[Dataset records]
━━━━━━━━━━━━━━━━━━━━━━━━━━━━━━

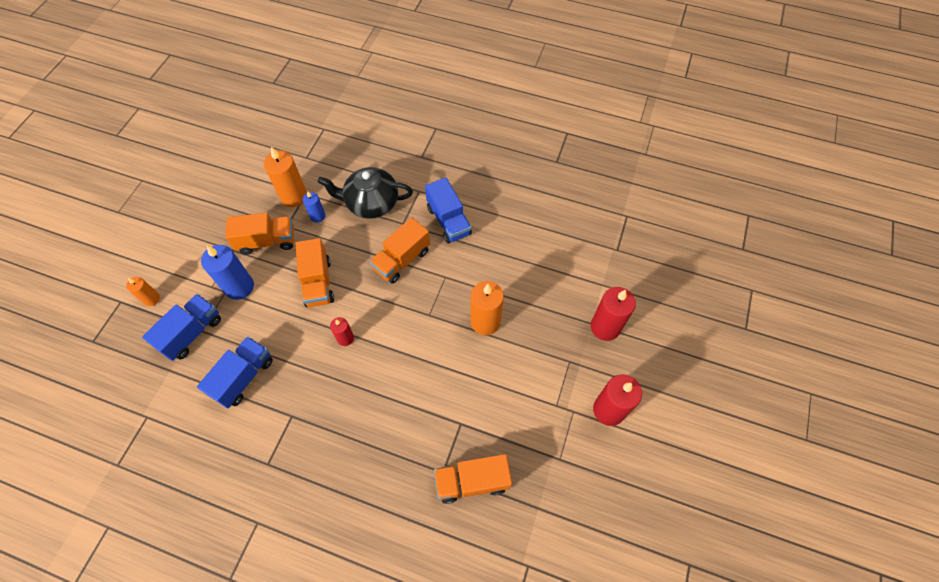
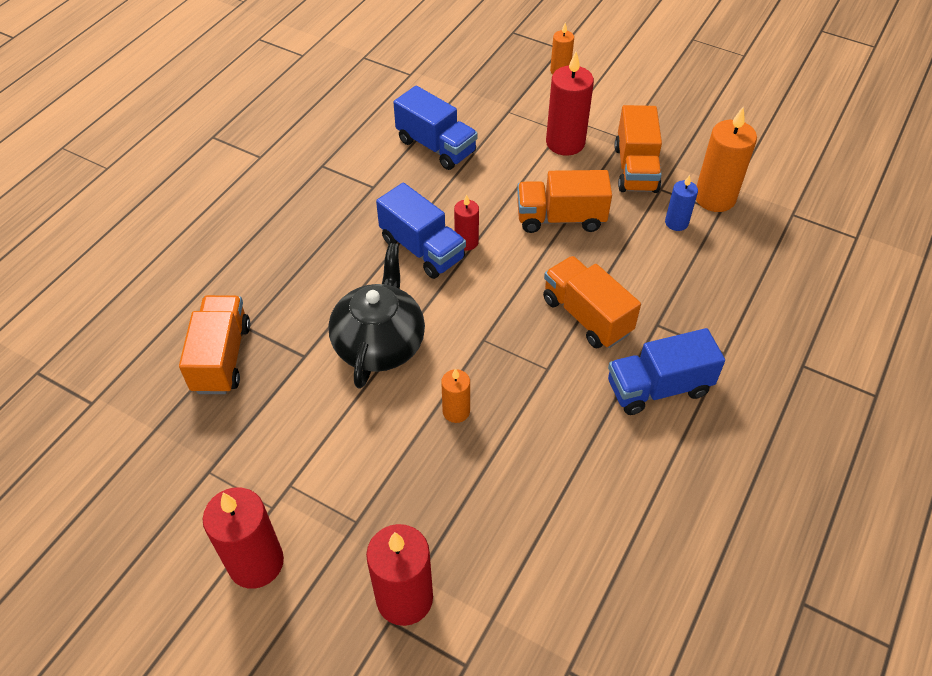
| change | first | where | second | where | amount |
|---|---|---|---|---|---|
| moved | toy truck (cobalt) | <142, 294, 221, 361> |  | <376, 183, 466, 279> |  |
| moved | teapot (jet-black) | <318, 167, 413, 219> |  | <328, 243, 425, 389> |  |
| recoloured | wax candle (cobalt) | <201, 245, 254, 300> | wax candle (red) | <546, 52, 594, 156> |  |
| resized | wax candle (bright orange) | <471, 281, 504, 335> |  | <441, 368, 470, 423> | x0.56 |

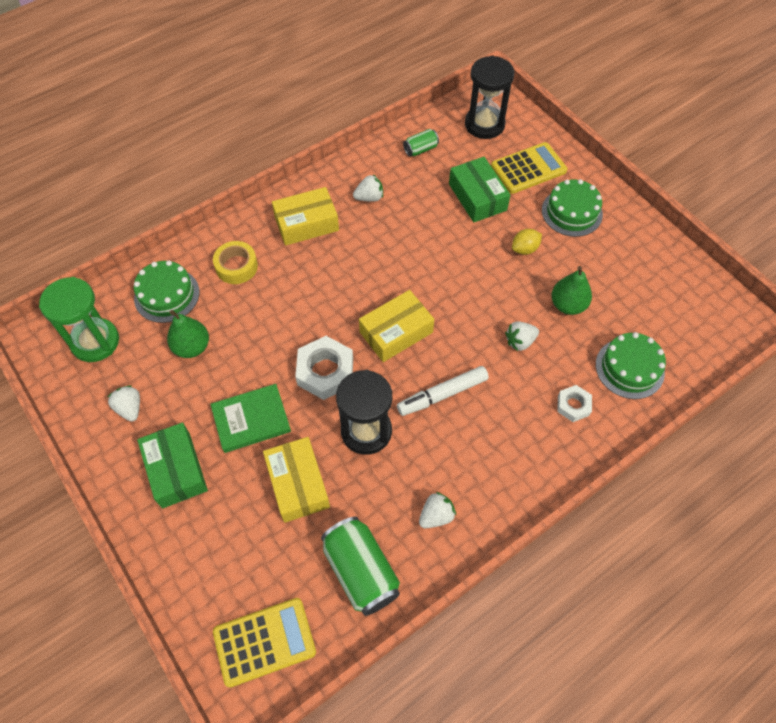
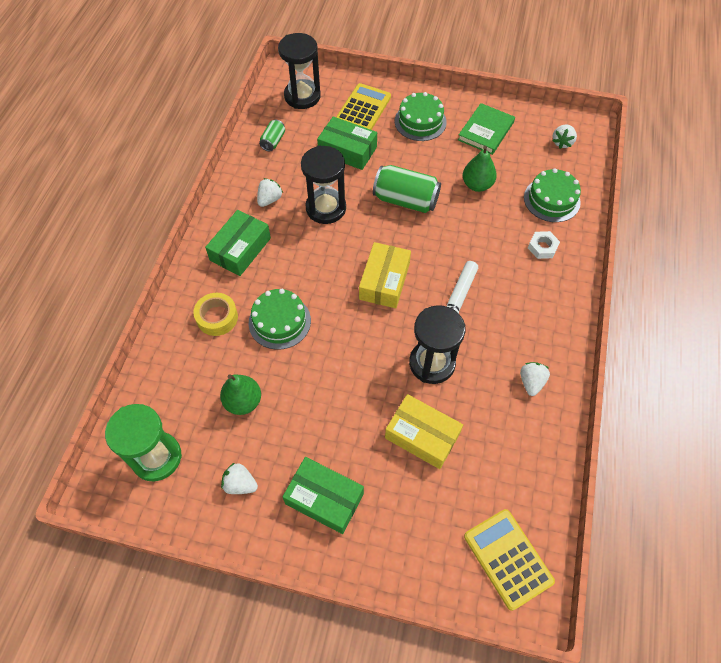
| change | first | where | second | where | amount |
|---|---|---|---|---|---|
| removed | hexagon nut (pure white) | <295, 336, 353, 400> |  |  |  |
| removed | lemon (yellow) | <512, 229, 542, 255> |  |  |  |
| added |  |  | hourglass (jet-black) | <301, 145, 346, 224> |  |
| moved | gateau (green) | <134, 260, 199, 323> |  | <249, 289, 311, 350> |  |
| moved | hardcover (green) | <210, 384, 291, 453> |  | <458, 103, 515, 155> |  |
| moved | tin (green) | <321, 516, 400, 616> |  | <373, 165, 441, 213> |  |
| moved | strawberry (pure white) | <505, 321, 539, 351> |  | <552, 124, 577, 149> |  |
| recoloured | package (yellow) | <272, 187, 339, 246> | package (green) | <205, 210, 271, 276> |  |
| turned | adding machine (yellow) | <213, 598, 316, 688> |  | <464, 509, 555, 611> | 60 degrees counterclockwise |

━━━━━━━━━━━━━━━━━━━━━━━━━━━━━━

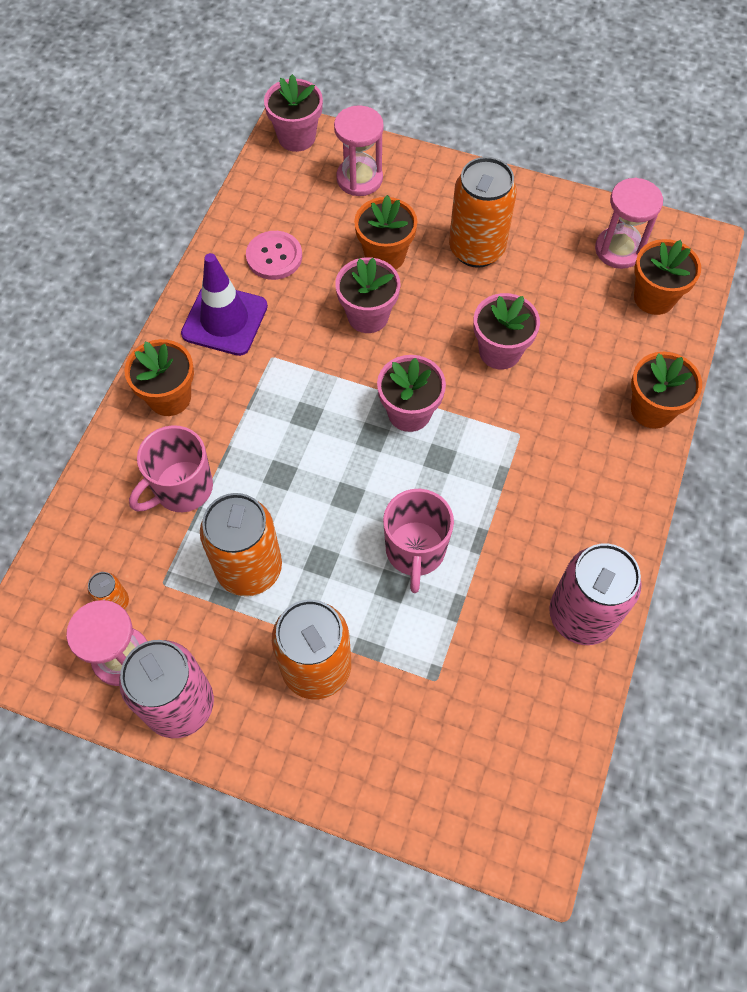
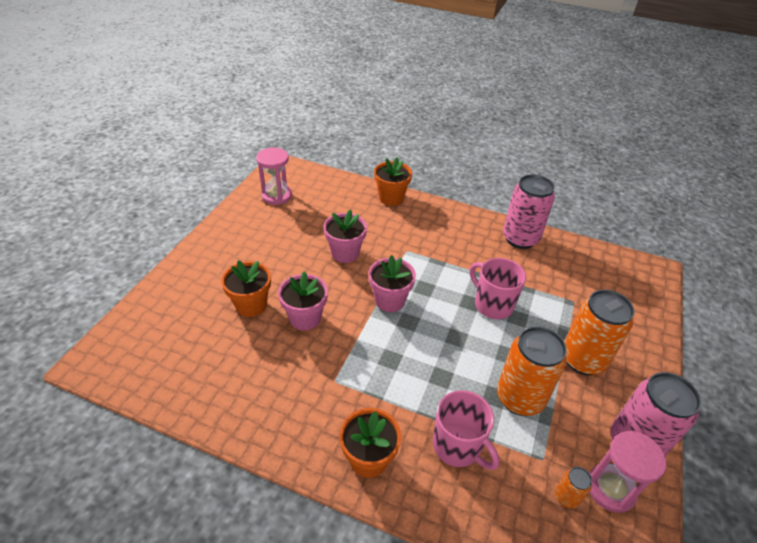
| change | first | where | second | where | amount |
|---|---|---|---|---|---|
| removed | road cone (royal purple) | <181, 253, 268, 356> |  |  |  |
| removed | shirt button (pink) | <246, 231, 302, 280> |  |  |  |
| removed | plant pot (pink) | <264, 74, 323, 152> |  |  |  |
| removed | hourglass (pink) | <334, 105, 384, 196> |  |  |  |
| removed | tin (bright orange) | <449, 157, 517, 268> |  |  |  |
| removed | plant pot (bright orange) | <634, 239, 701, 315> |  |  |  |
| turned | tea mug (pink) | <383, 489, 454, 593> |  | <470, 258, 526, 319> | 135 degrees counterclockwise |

━━━━━━━━━━━━━━━━━━━━━━━━━━━━━━

■ **Exercise instructions**
Once you have checked each line above for the string "pink", state how many lines contain it and add nothing more.

■ **Completed exercise**
4